** Begin **

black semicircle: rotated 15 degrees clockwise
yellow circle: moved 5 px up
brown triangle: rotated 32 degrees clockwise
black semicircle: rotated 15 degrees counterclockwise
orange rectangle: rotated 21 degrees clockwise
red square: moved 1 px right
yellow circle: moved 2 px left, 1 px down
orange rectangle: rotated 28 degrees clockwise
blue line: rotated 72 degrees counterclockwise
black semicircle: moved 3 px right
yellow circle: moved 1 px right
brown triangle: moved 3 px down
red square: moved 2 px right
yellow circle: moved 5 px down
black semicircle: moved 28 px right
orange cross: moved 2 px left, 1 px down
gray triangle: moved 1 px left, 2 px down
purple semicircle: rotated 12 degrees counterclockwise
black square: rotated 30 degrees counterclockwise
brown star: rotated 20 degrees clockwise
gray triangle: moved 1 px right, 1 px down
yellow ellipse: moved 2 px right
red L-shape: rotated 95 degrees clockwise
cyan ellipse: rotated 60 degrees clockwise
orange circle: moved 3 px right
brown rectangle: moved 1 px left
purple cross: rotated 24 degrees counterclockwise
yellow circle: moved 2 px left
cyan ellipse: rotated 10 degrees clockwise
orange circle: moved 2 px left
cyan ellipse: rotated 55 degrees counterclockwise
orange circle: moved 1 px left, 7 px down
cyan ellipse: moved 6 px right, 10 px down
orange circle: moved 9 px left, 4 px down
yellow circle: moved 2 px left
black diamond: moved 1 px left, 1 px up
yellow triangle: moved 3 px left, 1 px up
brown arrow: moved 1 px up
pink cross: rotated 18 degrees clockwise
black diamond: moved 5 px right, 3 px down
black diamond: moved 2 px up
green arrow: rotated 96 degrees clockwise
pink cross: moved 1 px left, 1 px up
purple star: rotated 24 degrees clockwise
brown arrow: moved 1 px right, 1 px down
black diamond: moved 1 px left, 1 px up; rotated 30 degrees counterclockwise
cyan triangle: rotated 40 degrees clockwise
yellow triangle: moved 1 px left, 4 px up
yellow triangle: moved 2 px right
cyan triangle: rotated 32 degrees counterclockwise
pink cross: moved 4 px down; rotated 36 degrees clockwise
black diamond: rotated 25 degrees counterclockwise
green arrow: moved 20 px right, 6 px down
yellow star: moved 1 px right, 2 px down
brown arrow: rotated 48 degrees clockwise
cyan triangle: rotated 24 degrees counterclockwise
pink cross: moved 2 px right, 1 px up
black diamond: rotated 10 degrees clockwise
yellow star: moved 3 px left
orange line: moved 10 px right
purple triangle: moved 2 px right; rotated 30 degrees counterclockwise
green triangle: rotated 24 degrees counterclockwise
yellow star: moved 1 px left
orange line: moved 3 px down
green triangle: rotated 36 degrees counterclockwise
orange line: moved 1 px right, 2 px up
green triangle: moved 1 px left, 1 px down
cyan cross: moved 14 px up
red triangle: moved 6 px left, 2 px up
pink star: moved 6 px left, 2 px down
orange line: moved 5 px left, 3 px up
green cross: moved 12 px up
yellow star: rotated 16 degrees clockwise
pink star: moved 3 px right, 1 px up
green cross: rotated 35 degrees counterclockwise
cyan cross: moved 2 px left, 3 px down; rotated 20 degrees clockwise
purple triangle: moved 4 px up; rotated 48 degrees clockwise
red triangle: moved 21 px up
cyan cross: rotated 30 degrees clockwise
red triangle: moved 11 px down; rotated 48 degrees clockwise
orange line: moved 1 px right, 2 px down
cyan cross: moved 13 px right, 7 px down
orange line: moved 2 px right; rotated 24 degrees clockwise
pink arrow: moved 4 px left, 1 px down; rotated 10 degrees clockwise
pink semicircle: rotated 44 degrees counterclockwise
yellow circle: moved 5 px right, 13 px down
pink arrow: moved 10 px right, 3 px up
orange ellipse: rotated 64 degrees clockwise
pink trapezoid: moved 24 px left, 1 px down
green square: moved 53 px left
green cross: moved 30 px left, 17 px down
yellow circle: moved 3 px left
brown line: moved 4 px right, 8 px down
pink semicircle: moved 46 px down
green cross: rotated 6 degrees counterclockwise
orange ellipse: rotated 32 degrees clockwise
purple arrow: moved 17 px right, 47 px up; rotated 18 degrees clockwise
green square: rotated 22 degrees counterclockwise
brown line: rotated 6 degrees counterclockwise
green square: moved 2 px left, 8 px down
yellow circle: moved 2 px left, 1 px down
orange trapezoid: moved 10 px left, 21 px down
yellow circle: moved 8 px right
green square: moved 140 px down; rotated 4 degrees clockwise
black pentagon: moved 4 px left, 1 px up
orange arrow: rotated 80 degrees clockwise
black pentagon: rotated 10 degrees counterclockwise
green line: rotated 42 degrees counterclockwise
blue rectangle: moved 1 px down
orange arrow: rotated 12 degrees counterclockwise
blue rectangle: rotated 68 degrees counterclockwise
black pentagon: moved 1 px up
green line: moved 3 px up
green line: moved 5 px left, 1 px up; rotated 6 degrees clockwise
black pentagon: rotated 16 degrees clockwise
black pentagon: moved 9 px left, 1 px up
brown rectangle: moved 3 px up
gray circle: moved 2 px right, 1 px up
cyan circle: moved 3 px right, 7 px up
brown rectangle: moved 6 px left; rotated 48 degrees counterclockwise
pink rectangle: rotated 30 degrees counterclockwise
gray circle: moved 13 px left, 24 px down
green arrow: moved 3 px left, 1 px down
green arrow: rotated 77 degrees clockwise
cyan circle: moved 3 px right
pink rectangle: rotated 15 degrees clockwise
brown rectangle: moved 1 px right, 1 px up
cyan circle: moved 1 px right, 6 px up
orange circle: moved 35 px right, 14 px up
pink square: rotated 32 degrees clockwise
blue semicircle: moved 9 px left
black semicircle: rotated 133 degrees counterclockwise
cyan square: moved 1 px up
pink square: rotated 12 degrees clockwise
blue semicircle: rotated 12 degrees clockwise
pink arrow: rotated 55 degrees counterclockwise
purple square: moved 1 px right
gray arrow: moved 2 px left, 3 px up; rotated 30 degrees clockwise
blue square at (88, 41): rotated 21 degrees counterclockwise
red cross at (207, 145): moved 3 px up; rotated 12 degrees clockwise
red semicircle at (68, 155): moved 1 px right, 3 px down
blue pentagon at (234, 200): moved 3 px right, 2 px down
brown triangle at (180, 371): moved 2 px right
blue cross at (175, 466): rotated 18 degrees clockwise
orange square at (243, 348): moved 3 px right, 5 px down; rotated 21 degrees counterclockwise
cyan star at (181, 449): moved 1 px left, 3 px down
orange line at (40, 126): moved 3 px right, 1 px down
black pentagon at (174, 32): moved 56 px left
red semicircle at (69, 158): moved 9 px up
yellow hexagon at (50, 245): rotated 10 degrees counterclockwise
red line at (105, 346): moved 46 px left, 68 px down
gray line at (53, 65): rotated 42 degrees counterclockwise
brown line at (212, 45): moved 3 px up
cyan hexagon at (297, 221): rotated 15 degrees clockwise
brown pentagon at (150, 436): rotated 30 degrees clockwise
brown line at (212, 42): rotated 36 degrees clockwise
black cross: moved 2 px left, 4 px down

** End **

## REQUIREMENTS
Reproduce all of the lines above word for word, in the same order.

## EXPECTED ANSWER
black semicircle: rotated 15 degrees clockwise
yellow circle: moved 5 px up
brown triangle: rotated 32 degrees clockwise
black semicircle: rotated 15 degrees counterclockwise
orange rectangle: rotated 21 degrees clockwise
red square: moved 1 px right
yellow circle: moved 2 px left, 1 px down
orange rectangle: rotated 28 degrees clockwise
blue line: rotated 72 degrees counterclockwise
black semicircle: moved 3 px right
yellow circle: moved 1 px right
brown triangle: moved 3 px down
red square: moved 2 px right
yellow circle: moved 5 px down
black semicircle: moved 28 px right
orange cross: moved 2 px left, 1 px down
gray triangle: moved 1 px left, 2 px down
purple semicircle: rotated 12 degrees counterclockwise
black square: rotated 30 degrees counterclockwise
brown star: rotated 20 degrees clockwise
gray triangle: moved 1 px right, 1 px down
yellow ellipse: moved 2 px right
red L-shape: rotated 95 degrees clockwise
cyan ellipse: rotated 60 degrees clockwise
orange circle: moved 3 px right
brown rectangle: moved 1 px left
purple cross: rotated 24 degrees counterclockwise
yellow circle: moved 2 px left
cyan ellipse: rotated 10 degrees clockwise
orange circle: moved 2 px left
cyan ellipse: rotated 55 degrees counterclockwise
orange circle: moved 1 px left, 7 px down
cyan ellipse: moved 6 px right, 10 px down
orange circle: moved 9 px left, 4 px down
yellow circle: moved 2 px left
black diamond: moved 1 px left, 1 px up
yellow triangle: moved 3 px left, 1 px up
brown arrow: moved 1 px up
pink cross: rotated 18 degrees clockwise
black diamond: moved 5 px right, 3 px down
black diamond: moved 2 px up
green arrow: rotated 96 degrees clockwise
pink cross: moved 1 px left, 1 px up
purple star: rotated 24 degrees clockwise
brown arrow: moved 1 px right, 1 px down
black diamond: moved 1 px left, 1 px up; rotated 30 degrees counterclockwise
cyan triangle: rotated 40 degrees clockwise
yellow triangle: moved 1 px left, 4 px up
yellow triangle: moved 2 px right
cyan triangle: rotated 32 degrees counterclockwise
pink cross: moved 4 px down; rotated 36 degrees clockwise
black diamond: rotated 25 degrees counterclockwise
green arrow: moved 20 px right, 6 px down
yellow star: moved 1 px right, 2 px down
brown arrow: rotated 48 degrees clockwise
cyan triangle: rotated 24 degrees counterclockwise
pink cross: moved 2 px right, 1 px up
black diamond: rotated 10 degrees clockwise
yellow star: moved 3 px left
orange line: moved 10 px right
purple triangle: moved 2 px right; rotated 30 degrees counterclockwise
green triangle: rotated 24 degrees counterclockwise
yellow star: moved 1 px left
orange line: moved 3 px down
green triangle: rotated 36 degrees counterclockwise
orange line: moved 1 px right, 2 px up
green triangle: moved 1 px left, 1 px down
cyan cross: moved 14 px up
red triangle: moved 6 px left, 2 px up
pink star: moved 6 px left, 2 px down
orange line: moved 5 px left, 3 px up
green cross: moved 12 px up
yellow star: rotated 16 degrees clockwise
pink star: moved 3 px right, 1 px up
green cross: rotated 35 degrees counterclockwise
cyan cross: moved 2 px left, 3 px down; rotated 20 degrees clockwise
purple triangle: moved 4 px up; rotated 48 degrees clockwise
red triangle: moved 21 px up
cyan cross: rotated 30 degrees clockwise
red triangle: moved 11 px down; rotated 48 degrees clockwise
orange line: moved 1 px right, 2 px down
cyan cross: moved 13 px right, 7 px down
orange line: moved 2 px right; rotated 24 degrees clockwise
pink arrow: moved 4 px left, 1 px down; rotated 10 degrees clockwise
pink semicircle: rotated 44 degrees counterclockwise
yellow circle: moved 5 px right, 13 px down
pink arrow: moved 10 px right, 3 px up
orange ellipse: rotated 64 degrees clockwise
pink trapezoid: moved 24 px left, 1 px down
green square: moved 53 px left
green cross: moved 30 px left, 17 px down
yellow circle: moved 3 px left
brown line: moved 4 px right, 8 px down
pink semicircle: moved 46 px down
green cross: rotated 6 degrees counterclockwise
orange ellipse: rotated 32 degrees clockwise
purple arrow: moved 17 px right, 47 px up; rotated 18 degrees clockwise
green square: rotated 22 degrees counterclockwise
brown line: rotated 6 degrees counterclockwise
green square: moved 2 px left, 8 px down
yellow circle: moved 2 px left, 1 px down
orange trapezoid: moved 10 px left, 21 px down
yellow circle: moved 8 px right
green square: moved 140 px down; rotated 4 degrees clockwise
black pentagon: moved 4 px left, 1 px up
orange arrow: rotated 80 degrees clockwise
black pentagon: rotated 10 degrees counterclockwise
green line: rotated 42 degrees counterclockwise
blue rectangle: moved 1 px down
orange arrow: rotated 12 degrees counterclockwise
blue rectangle: rotated 68 degrees counterclockwise
black pentagon: moved 1 px up
green line: moved 3 px up
green line: moved 5 px left, 1 px up; rotated 6 degrees clockwise
black pentagon: rotated 16 degrees clockwise
black pentagon: moved 9 px left, 1 px up
brown rectangle: moved 3 px up
gray circle: moved 2 px right, 1 px up
cyan circle: moved 3 px right, 7 px up
brown rectangle: moved 6 px left; rotated 48 degrees counterclockwise
pink rectangle: rotated 30 degrees counterclockwise
gray circle: moved 13 px left, 24 px down
green arrow: moved 3 px left, 1 px down
green arrow: rotated 77 degrees clockwise
cyan circle: moved 3 px right
pink rectangle: rotated 15 degrees clockwise
brown rectangle: moved 1 px right, 1 px up
cyan circle: moved 1 px right, 6 px up
orange circle: moved 35 px right, 14 px up
pink square: rotated 32 degrees clockwise
blue semicircle: moved 9 px left
black semicircle: rotated 133 degrees counterclockwise
cyan square: moved 1 px up
pink square: rotated 12 degrees clockwise
blue semicircle: rotated 12 degrees clockwise
pink arrow: rotated 55 degrees counterclockwise
purple square: moved 1 px right
gray arrow: moved 2 px left, 3 px up; rotated 30 degrees clockwise
blue square at (88, 41): rotated 21 degrees counterclockwise
red cross at (207, 145): moved 3 px up; rotated 12 degrees clockwise
red semicircle at (68, 155): moved 1 px right, 3 px down
blue pentagon at (234, 200): moved 3 px right, 2 px down
brown triangle at (180, 371): moved 2 px right
blue cross at (175, 466): rotated 18 degrees clockwise
orange square at (243, 348): moved 3 px right, 5 px down; rotated 21 degrees counterclockwise
cyan star at (181, 449): moved 1 px left, 3 px down
orange line at (40, 126): moved 3 px right, 1 px down
black pentagon at (174, 32): moved 56 px left
red semicircle at (69, 158): moved 9 px up
yellow hexagon at (50, 245): rotated 10 degrees counterclockwise
red line at (105, 346): moved 46 px left, 68 px down
gray line at (53, 65): rotated 42 degrees counterclockwise
brown line at (212, 45): moved 3 px up
cyan hexagon at (297, 221): rotated 15 degrees clockwise
brown pentagon at (150, 436): rotated 30 degrees clockwise
brown line at (212, 42): rotated 36 degrees clockwise
black cross: moved 2 px left, 4 px down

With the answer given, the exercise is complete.